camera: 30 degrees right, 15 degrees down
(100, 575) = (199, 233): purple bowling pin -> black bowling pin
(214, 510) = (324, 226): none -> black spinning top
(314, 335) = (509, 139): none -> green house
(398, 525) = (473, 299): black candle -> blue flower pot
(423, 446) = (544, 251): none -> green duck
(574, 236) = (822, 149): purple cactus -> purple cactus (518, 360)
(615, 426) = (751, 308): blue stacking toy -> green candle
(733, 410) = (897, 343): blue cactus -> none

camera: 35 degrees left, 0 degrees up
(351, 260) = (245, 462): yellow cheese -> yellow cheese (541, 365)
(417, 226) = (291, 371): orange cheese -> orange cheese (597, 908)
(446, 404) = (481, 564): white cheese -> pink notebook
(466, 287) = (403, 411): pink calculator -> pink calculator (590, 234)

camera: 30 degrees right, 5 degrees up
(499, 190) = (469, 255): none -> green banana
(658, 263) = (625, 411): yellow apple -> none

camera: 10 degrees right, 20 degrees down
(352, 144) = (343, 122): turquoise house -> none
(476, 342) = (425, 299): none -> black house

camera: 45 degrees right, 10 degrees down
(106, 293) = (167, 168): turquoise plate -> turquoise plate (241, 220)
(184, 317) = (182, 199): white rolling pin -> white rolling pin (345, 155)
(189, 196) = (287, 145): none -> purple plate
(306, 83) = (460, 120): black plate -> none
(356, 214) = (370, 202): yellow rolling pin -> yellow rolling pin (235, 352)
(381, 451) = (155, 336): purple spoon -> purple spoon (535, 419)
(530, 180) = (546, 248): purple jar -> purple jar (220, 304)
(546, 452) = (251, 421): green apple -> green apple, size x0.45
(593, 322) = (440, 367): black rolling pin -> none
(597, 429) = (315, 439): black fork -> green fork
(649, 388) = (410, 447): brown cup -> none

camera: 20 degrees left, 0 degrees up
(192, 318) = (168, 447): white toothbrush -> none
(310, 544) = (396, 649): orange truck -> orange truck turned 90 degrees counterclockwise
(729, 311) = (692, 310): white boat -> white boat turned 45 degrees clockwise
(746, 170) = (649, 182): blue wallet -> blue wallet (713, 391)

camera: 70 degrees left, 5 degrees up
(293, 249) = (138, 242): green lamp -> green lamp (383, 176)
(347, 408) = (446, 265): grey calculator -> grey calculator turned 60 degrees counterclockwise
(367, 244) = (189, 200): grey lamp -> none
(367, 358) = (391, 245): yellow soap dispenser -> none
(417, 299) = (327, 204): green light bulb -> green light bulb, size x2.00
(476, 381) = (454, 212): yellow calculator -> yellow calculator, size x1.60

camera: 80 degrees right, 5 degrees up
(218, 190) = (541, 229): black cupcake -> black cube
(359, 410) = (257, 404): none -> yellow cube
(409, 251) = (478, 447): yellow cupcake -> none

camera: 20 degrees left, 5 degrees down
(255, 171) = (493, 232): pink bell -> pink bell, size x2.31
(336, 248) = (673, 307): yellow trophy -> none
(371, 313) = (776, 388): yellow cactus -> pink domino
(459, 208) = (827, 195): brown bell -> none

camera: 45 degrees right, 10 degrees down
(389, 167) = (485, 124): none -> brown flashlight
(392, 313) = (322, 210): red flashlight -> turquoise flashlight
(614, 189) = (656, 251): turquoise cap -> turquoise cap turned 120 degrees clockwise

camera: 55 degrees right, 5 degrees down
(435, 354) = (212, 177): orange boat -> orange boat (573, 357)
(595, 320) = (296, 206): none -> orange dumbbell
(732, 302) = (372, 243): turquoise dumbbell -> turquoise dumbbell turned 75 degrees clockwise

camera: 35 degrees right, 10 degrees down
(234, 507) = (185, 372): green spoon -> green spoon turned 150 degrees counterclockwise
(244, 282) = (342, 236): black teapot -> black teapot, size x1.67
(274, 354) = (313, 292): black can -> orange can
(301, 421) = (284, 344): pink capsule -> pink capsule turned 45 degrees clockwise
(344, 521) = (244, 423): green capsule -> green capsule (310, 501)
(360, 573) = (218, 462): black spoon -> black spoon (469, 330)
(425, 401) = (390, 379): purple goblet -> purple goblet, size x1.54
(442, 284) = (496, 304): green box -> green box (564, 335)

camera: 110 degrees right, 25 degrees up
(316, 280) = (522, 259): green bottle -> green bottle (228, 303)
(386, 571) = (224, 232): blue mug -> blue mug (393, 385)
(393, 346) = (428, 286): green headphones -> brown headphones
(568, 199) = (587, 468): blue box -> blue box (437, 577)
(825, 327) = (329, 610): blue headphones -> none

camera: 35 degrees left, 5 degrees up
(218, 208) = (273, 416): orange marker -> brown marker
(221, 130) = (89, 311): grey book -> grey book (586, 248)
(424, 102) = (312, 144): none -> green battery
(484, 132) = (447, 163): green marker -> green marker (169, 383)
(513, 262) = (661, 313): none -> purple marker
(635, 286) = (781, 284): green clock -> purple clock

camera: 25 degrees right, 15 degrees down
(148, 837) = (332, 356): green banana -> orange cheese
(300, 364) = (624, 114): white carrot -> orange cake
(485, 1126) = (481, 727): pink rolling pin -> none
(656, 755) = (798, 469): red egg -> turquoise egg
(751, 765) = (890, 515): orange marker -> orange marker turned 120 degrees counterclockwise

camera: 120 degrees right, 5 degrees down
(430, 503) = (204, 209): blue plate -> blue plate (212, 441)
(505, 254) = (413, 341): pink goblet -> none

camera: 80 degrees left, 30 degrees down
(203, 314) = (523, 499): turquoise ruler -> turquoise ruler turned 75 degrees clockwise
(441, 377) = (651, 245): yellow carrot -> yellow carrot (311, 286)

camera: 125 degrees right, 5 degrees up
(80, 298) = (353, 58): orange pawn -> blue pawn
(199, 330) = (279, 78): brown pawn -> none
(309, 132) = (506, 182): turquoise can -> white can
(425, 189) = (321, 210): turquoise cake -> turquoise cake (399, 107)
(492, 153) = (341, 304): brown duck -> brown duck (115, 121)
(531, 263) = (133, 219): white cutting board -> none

┄┄┄┄┄┄┄┄┄┄┄┄┄┄┄┄┄┄┄┄

■ **Prompt**:
Output every entry exactly as it appears.

■ **Result of this exercise**:
camera: 30 degrees right, 15 degrees down
(100, 575) = (199, 233): purple bowling pin -> black bowling pin
(214, 510) = (324, 226): none -> black spinning top
(314, 335) = (509, 139): none -> green house
(398, 525) = (473, 299): black candle -> blue flower pot
(423, 446) = (544, 251): none -> green duck
(574, 236) = (822, 149): purple cactus -> purple cactus (518, 360)
(615, 426) = (751, 308): blue stacking toy -> green candle
(733, 410) = (897, 343): blue cactus -> none

camera: 35 degrees left, 0 degrees up
(351, 260) = (245, 462): yellow cheese -> yellow cheese (541, 365)
(417, 226) = (291, 371): orange cheese -> orange cheese (597, 908)
(446, 404) = (481, 564): white cheese -> pink notebook
(466, 287) = (403, 411): pink calculator -> pink calculator (590, 234)

camera: 30 degrees right, 5 degrees up
(499, 190) = (469, 255): none -> green banana
(658, 263) = (625, 411): yellow apple -> none

camera: 10 degrees right, 20 degrees down
(352, 144) = (343, 122): turquoise house -> none
(476, 342) = (425, 299): none -> black house

camera: 45 degrees right, 10 degrees down
(106, 293) = (167, 168): turquoise plate -> turquoise plate (241, 220)
(184, 317) = (182, 199): white rolling pin -> white rolling pin (345, 155)
(189, 196) = (287, 145): none -> purple plate
(306, 83) = (460, 120): black plate -> none
(356, 214) = (370, 202): yellow rolling pin -> yellow rolling pin (235, 352)
(381, 451) = (155, 336): purple spoon -> purple spoon (535, 419)
(530, 180) = (546, 248): purple jar -> purple jar (220, 304)
(546, 452) = (251, 421): green apple -> green apple, size x0.45
(593, 322) = (440, 367): black rolling pin -> none
(597, 429) = (315, 439): black fork -> green fork
(649, 388) = (410, 447): brown cup -> none

camera: 20 degrees left, 0 degrees up
(192, 318) = (168, 447): white toothbrush -> none
(310, 544) = (396, 649): orange truck -> orange truck turned 90 degrees counterclockwise
(729, 311) = (692, 310): white boat -> white boat turned 45 degrees clockwise
(746, 170) = (649, 182): blue wallet -> blue wallet (713, 391)

camera: 70 degrees left, 5 degrees up
(293, 249) = (138, 242): green lamp -> green lamp (383, 176)
(347, 408) = (446, 265): grey calculator -> grey calculator turned 60 degrees counterclockwise
(367, 244) = (189, 200): grey lamp -> none
(367, 358) = (391, 245): yellow soap dispenser -> none
(417, 299) = (327, 204): green light bulb -> green light bulb, size x2.00
(476, 381) = (454, 212): yellow calculator -> yellow calculator, size x1.60

camera: 80 degrees right, 5 degrees up
(218, 190) = (541, 229): black cupcake -> black cube
(359, 410) = (257, 404): none -> yellow cube
(409, 251) = (478, 447): yellow cupcake -> none

camera: 20 degrees left, 5 degrees down
(255, 171) = (493, 232): pink bell -> pink bell, size x2.31
(336, 248) = (673, 307): yellow trophy -> none
(371, 313) = (776, 388): yellow cactus -> pink domino
(459, 208) = (827, 195): brown bell -> none

camera: 45 degrees right, 10 degrees down
(389, 167) = (485, 124): none -> brown flashlight
(392, 313) = (322, 210): red flashlight -> turquoise flashlight
(614, 189) = (656, 251): turquoise cap -> turquoise cap turned 120 degrees clockwise

camera: 55 degrees right, 5 degrees down
(435, 354) = (212, 177): orange boat -> orange boat (573, 357)
(595, 320) = (296, 206): none -> orange dumbbell
(732, 302) = (372, 243): turquoise dumbbell -> turquoise dumbbell turned 75 degrees clockwise

camera: 35 degrees right, 10 degrees down
(234, 507) = (185, 372): green spoon -> green spoon turned 150 degrees counterclockwise
(244, 282) = (342, 236): black teapot -> black teapot, size x1.67
(274, 354) = (313, 292): black can -> orange can
(301, 421) = (284, 344): pink capsule -> pink capsule turned 45 degrees clockwise
(344, 521) = (244, 423): green capsule -> green capsule (310, 501)
(360, 573) = (218, 462): black spoon -> black spoon (469, 330)
(425, 401) = (390, 379): purple goblet -> purple goblet, size x1.54
(442, 284) = (496, 304): green box -> green box (564, 335)

camera: 110 degrees right, 25 degrees up
(316, 280) = (522, 259): green bottle -> green bottle (228, 303)
(386, 571) = (224, 232): blue mug -> blue mug (393, 385)
(393, 346) = (428, 286): green headphones -> brown headphones
(568, 199) = (587, 468): blue box -> blue box (437, 577)
(825, 327) = (329, 610): blue headphones -> none

camera: 35 degrees left, 5 degrees up
(218, 208) = (273, 416): orange marker -> brown marker
(221, 130) = (89, 311): grey book -> grey book (586, 248)
(424, 102) = (312, 144): none -> green battery
(484, 132) = (447, 163): green marker -> green marker (169, 383)
(513, 262) = (661, 313): none -> purple marker
(635, 286) = (781, 284): green clock -> purple clock

camera: 25 degrees right, 15 degrees down
(148, 837) = (332, 356): green banana -> orange cheese
(300, 364) = (624, 114): white carrot -> orange cake
(485, 1126) = (481, 727): pink rolling pin -> none
(656, 755) = (798, 469): red egg -> turquoise egg
(751, 765) = (890, 515): orange marker -> orange marker turned 120 degrees counterclockwise

camera: 120 degrees right, 5 degrees down
(430, 503) = (204, 209): blue plate -> blue plate (212, 441)
(505, 254) = (413, 341): pink goblet -> none

camera: 80 degrees left, 30 degrees down
(203, 314) = (523, 499): turquoise ruler -> turquoise ruler turned 75 degrees clockwise
(441, 377) = (651, 245): yellow carrot -> yellow carrot (311, 286)

camera: 125 degrees right, 5 degrees up
(80, 298) = (353, 58): orange pawn -> blue pawn
(199, 330) = (279, 78): brown pawn -> none
(309, 132) = (506, 182): turquoise can -> white can
(425, 189) = (321, 210): turquoise cake -> turquoise cake (399, 107)
(492, 153) = (341, 304): brown duck -> brown duck (115, 121)
(531, 263) = (133, 219): white cutting board -> none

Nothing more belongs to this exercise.